[[ Provided material, beginning ]]

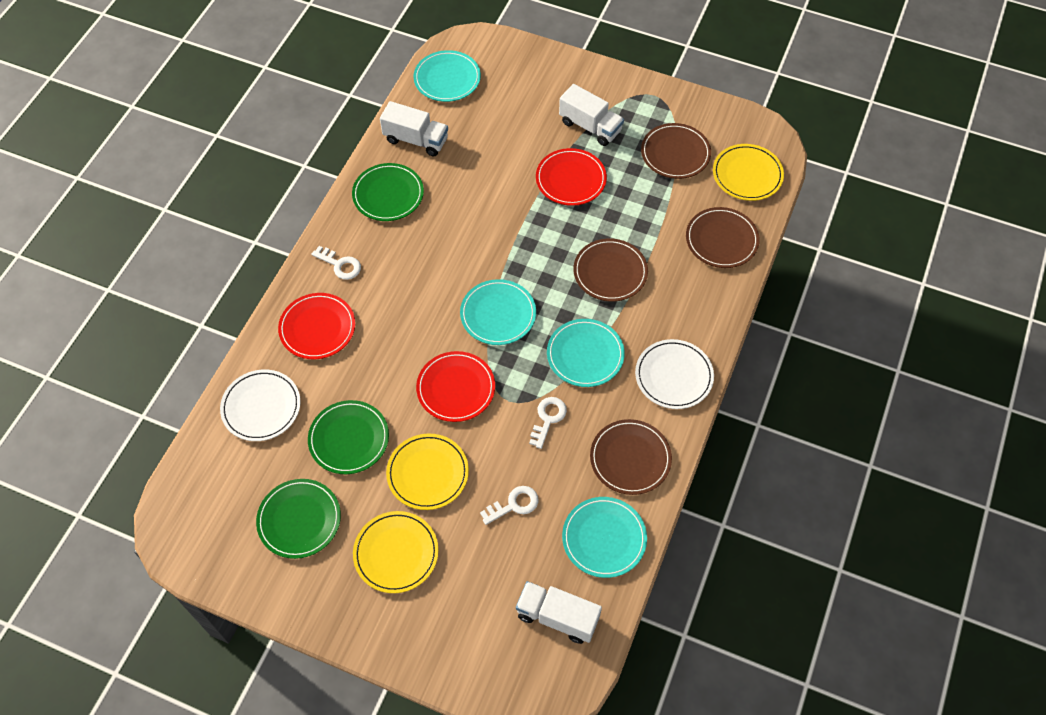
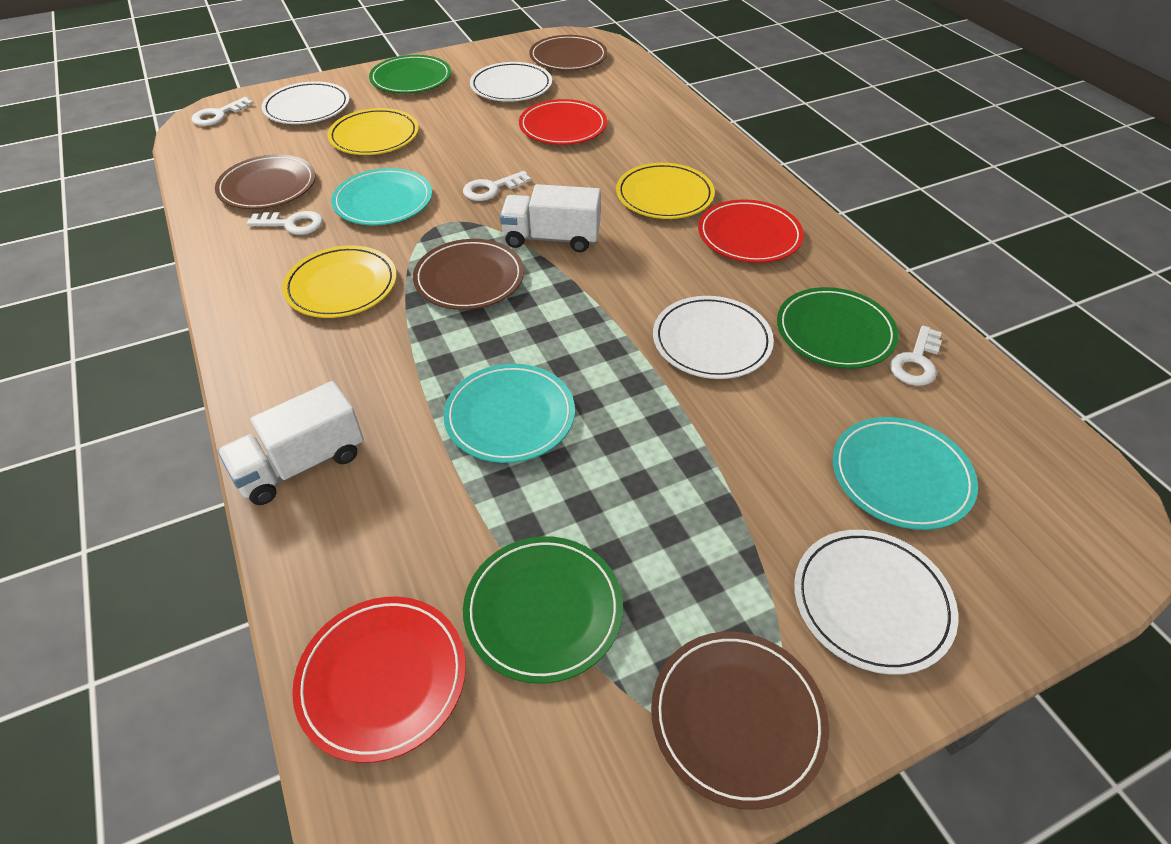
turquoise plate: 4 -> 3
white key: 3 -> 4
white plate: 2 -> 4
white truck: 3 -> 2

[[ Provided material, end ]]

* The task *
The response should restate the material above word for word and contain no pictures.

* Written response *
turquoise plate: 4 -> 3
white key: 3 -> 4
white plate: 2 -> 4
white truck: 3 -> 2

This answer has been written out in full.